Records contained in a dataset:
---+---

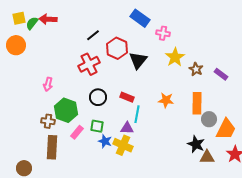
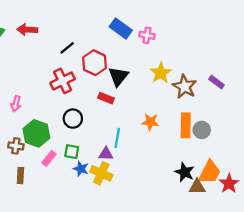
red arrow: (48, 19) -> (27, 30), moved
pink cross: (163, 33) -> (147, 35), moved
brown star: (196, 69) -> (185, 87), size x1.5
purple rectangle: (221, 74) -> (216, 82), moved
red rectangle: (127, 97) -> (106, 98), moved
gray circle: (209, 119) -> (202, 130), moved
orange trapezoid: (226, 129) -> (210, 172), moved
brown rectangle: (52, 147) -> (20, 176), size x0.6

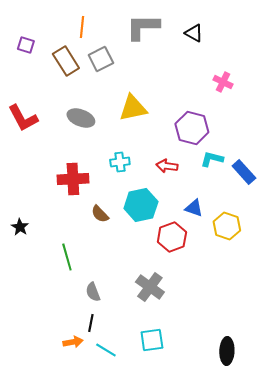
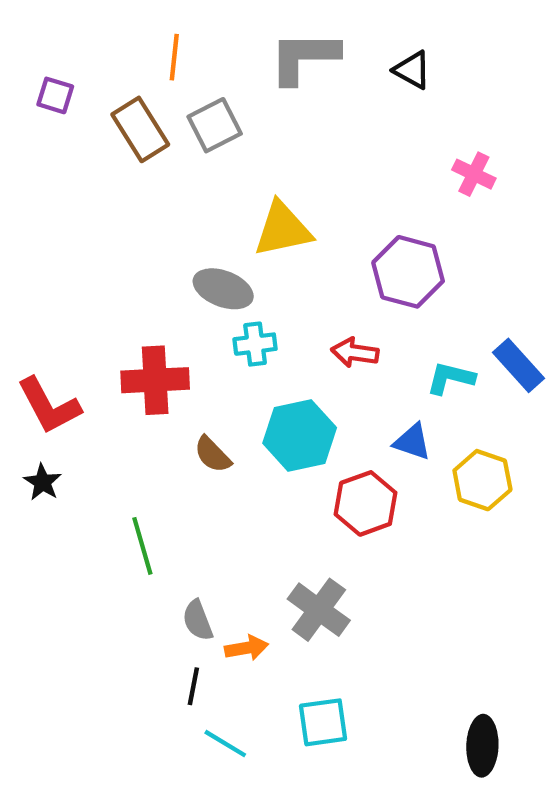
red L-shape: (23, 118) -> (49, 406), moved
gray ellipse: (81, 118) -> (223, 289), moved
cyan L-shape: (212, 159) -> (451, 378), moved
orange arrow: (73, 342) -> (247, 648), moved

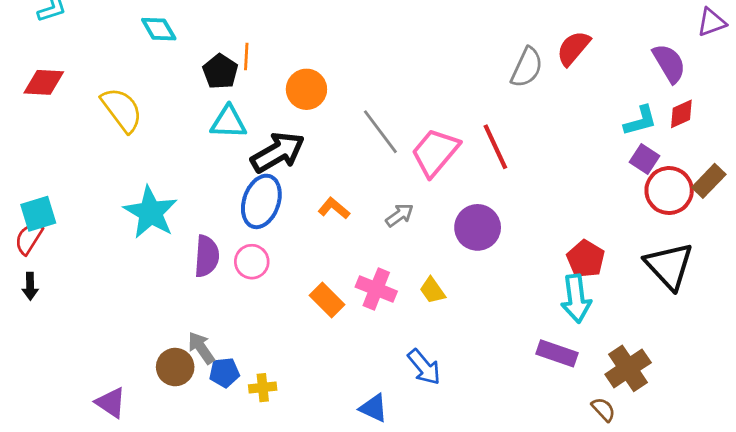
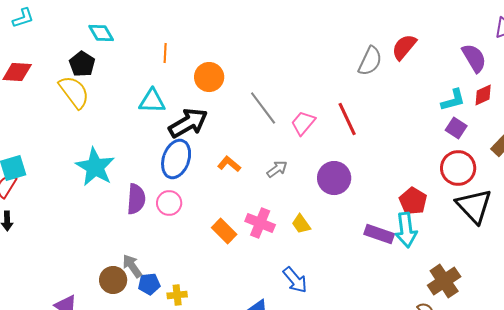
black pentagon: (220, 71) -> (82, 64), moved
pink trapezoid: (435, 152) -> (303, 123), size x0.7
red circle: (669, 191) -> (458, 168), moved
purple rectangle: (557, 353) -> (379, 234), moved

---+---

Assignment: Take the line containing "pink cross: (163, 33) -> (147, 35), moved" and all lines after it to the end of the data above, and reproduce them exactly, leaving out pictures. Nothing else belongs in the copy.

Answer to this task:
pink cross: (163, 33) -> (147, 35), moved
brown star: (196, 69) -> (185, 87), size x1.5
purple rectangle: (221, 74) -> (216, 82), moved
red rectangle: (127, 97) -> (106, 98), moved
gray circle: (209, 119) -> (202, 130), moved
orange trapezoid: (226, 129) -> (210, 172), moved
brown rectangle: (52, 147) -> (20, 176), size x0.6

red L-shape: (23, 118) -> (49, 406), moved
gray ellipse: (81, 118) -> (223, 289), moved
cyan L-shape: (212, 159) -> (451, 378), moved
orange arrow: (73, 342) -> (247, 648), moved

black pentagon: (220, 71) -> (82, 64), moved
pink trapezoid: (435, 152) -> (303, 123), size x0.7
red circle: (669, 191) -> (458, 168), moved
purple rectangle: (557, 353) -> (379, 234), moved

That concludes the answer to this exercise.